> Problem
Transcribe everything in the listing below exactly, except the pictures.

> Dataset excerpt
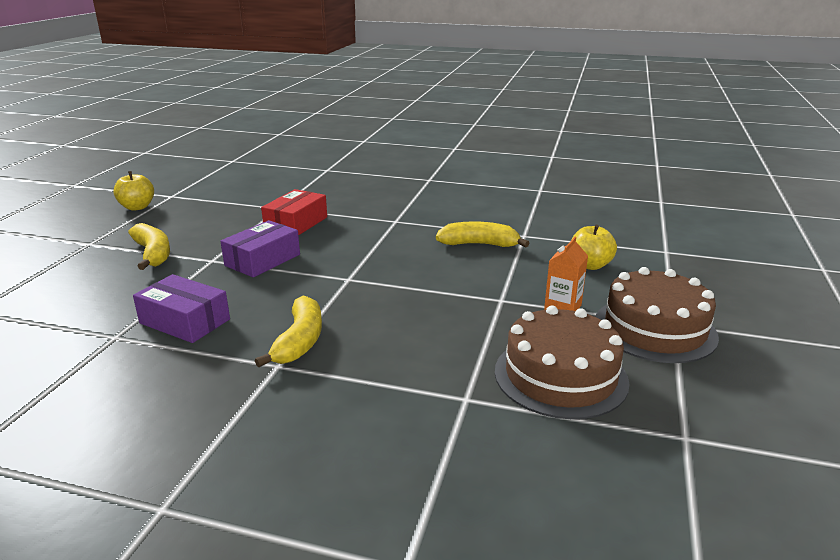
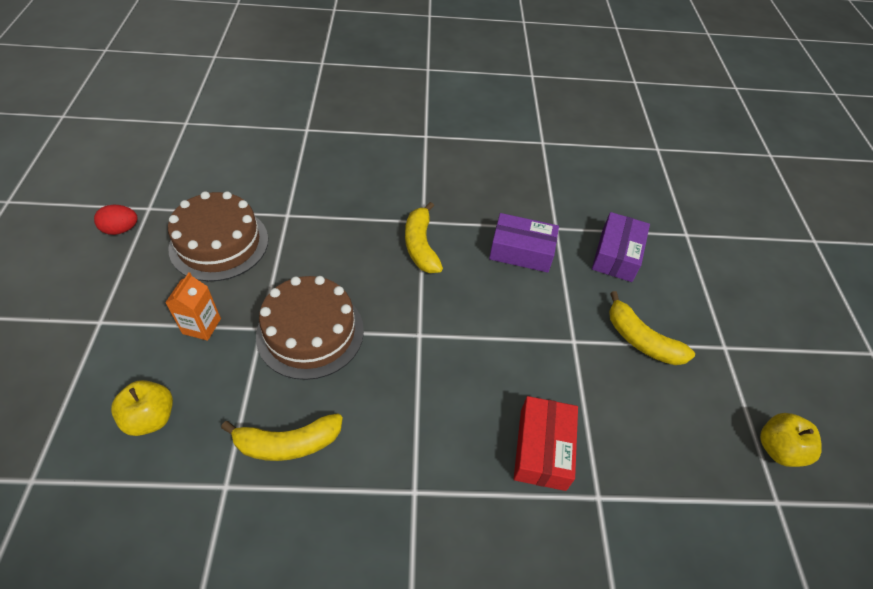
camera: 160 degrees right, 25 degrees up
(262, 260) = (524, 351): purple box -> purple box (617, 255)
(655, 329) = (121, 310): brown cake -> brown cake (310, 332)
(709, 411) = (121, 229): none -> red egg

> Response to this exercise
camera: 160 degrees right, 25 degrees up
(262, 260) = (524, 351): purple box -> purple box (617, 255)
(655, 329) = (121, 310): brown cake -> brown cake (310, 332)
(709, 411) = (121, 229): none -> red egg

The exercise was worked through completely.